• _Data for the task_:
········
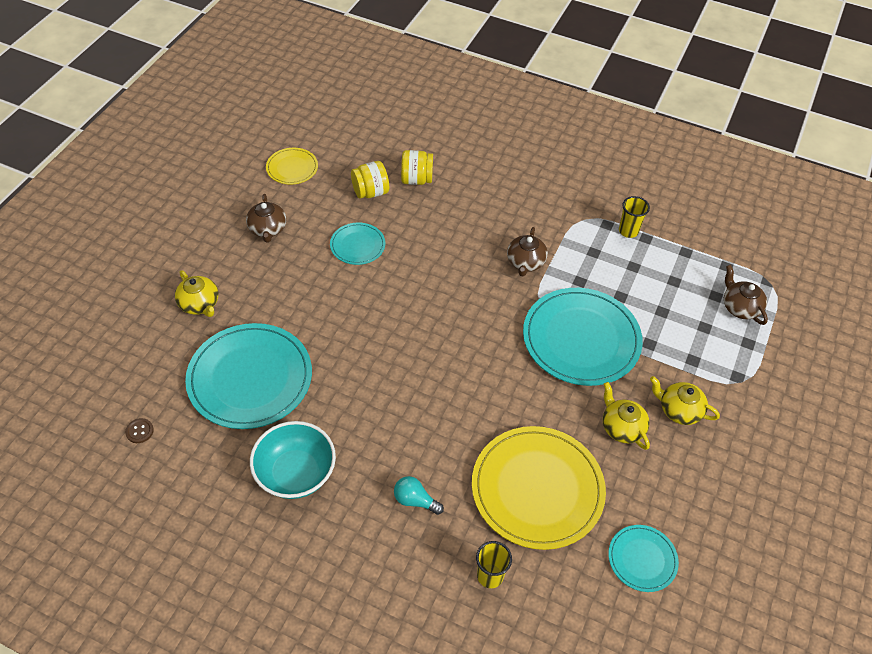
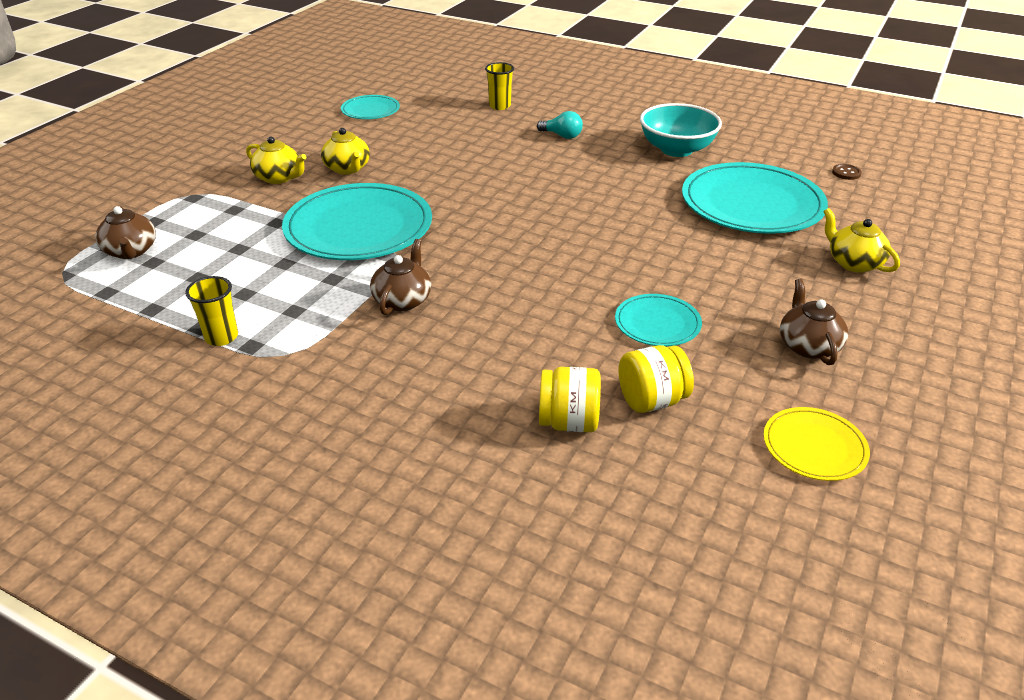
camera: 175 degrees left, 15 degrees down
(537, 489) = (448, 139): yellow plate -> none

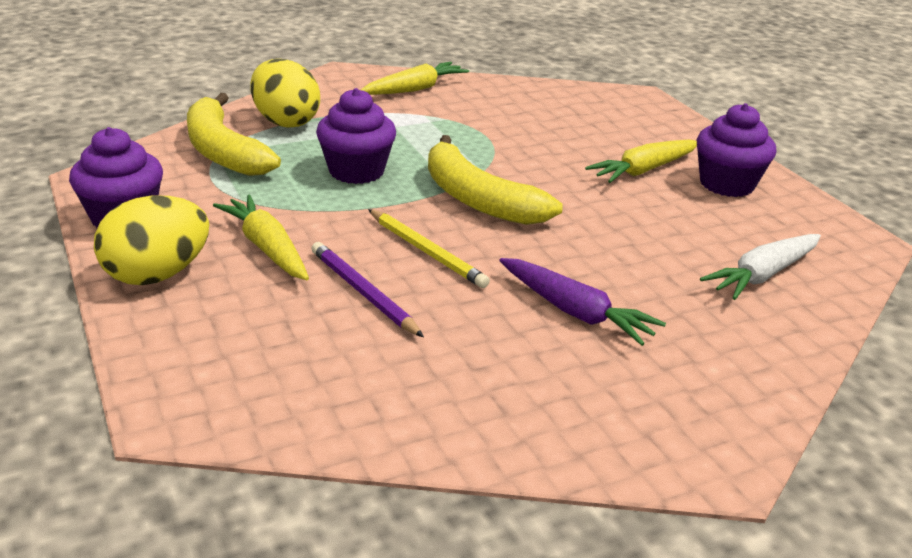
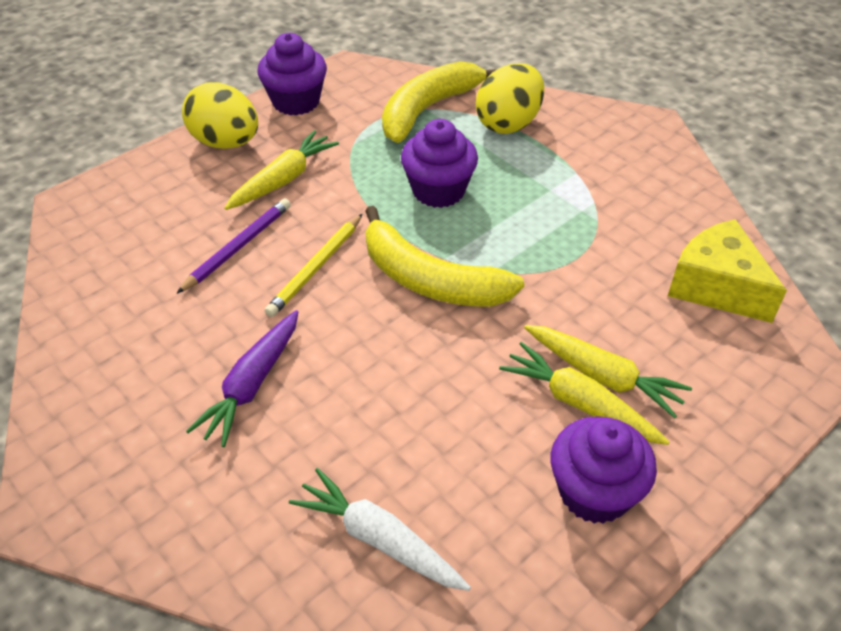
camera: 75 degrees right, 15 degrees up
(414, 89) = (652, 180): yellow carrot -> yellow carrot (603, 376)
(477, 199) = (430, 279): yellow banana -> yellow banana turned 90 degrees counterclockwise
(546, 99) = (716, 286): none -> yellow cheese

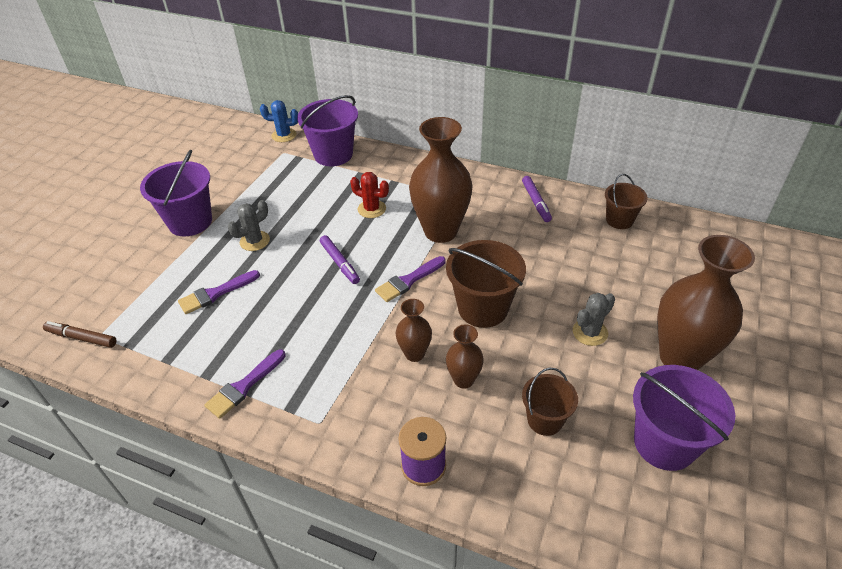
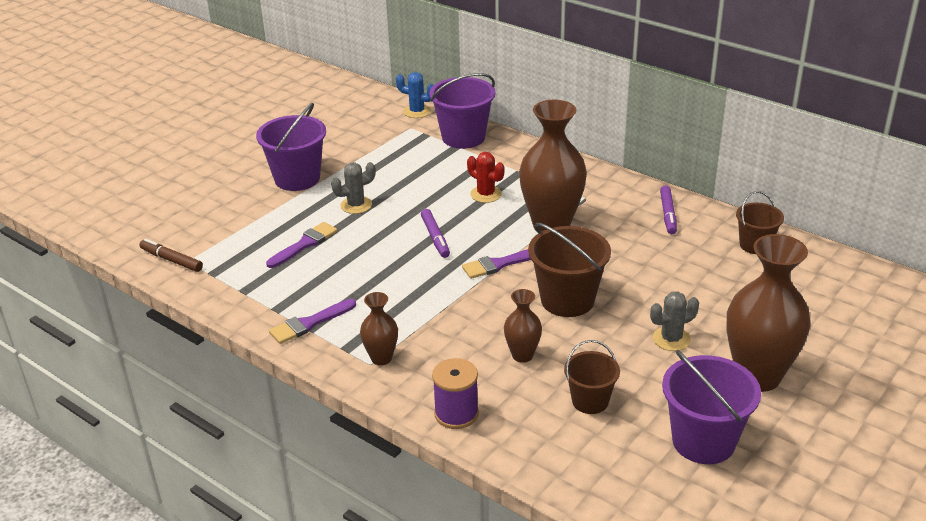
camera: 15 degrees right, 10 degrees down
(215, 293) = (304, 244): purple brush -> purple brush turned 150 degrees clockwise
(414, 354) = (482, 326): brown vase -> brown vase (381, 358)

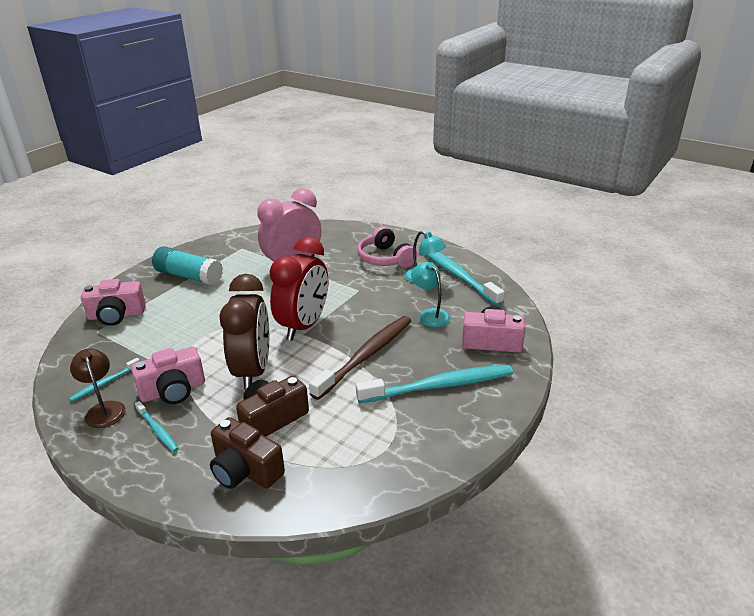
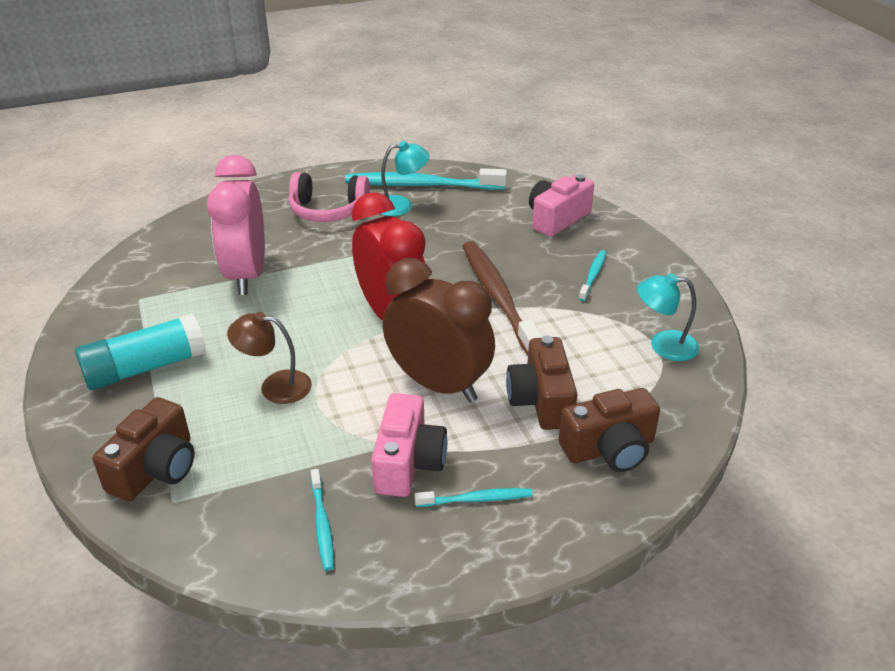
camera: 55 degrees left, 5 degrees up
(104, 409) = (382, 539): brown lamp -> brown lamp (275, 386)
(116, 315) = (156, 469): pink camera -> brown camera
(430, 314) = (472, 230): turquoise lamp -> turquoise lamp (663, 345)
(440, 386) = (593, 275): turquoise toothbrush -> turquoise toothbrush, size x0.47

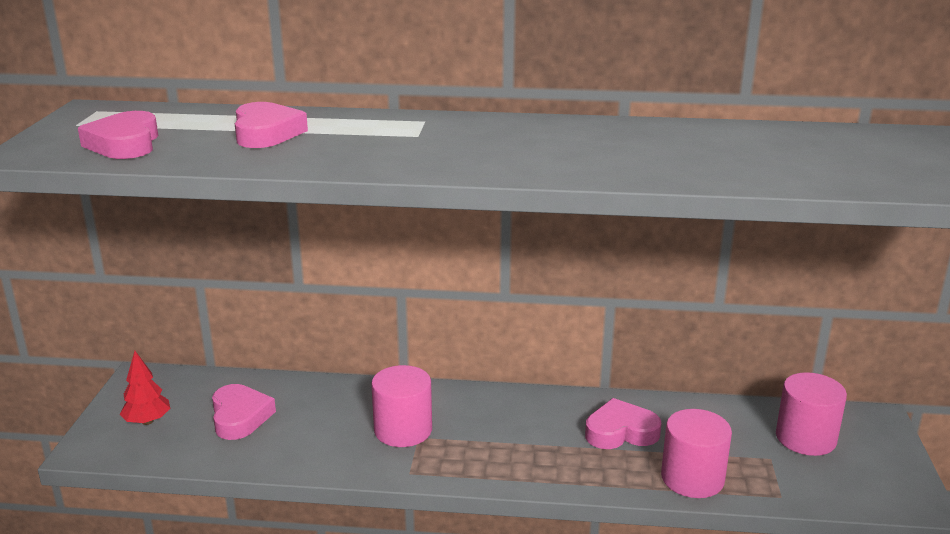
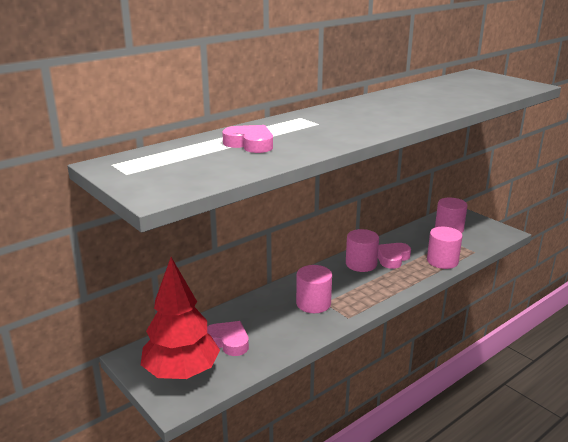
camera: 45 degrees left, 0 degrees up
(125, 144) = (195, 172): pink heart -> none
(147, 421) = (182, 372): red tree -> red tree, size x2.25
(559, 415) = (361, 264): none -> pink cylinder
········
In how many lines of the records does the word "down" appear? Give the number alone.

2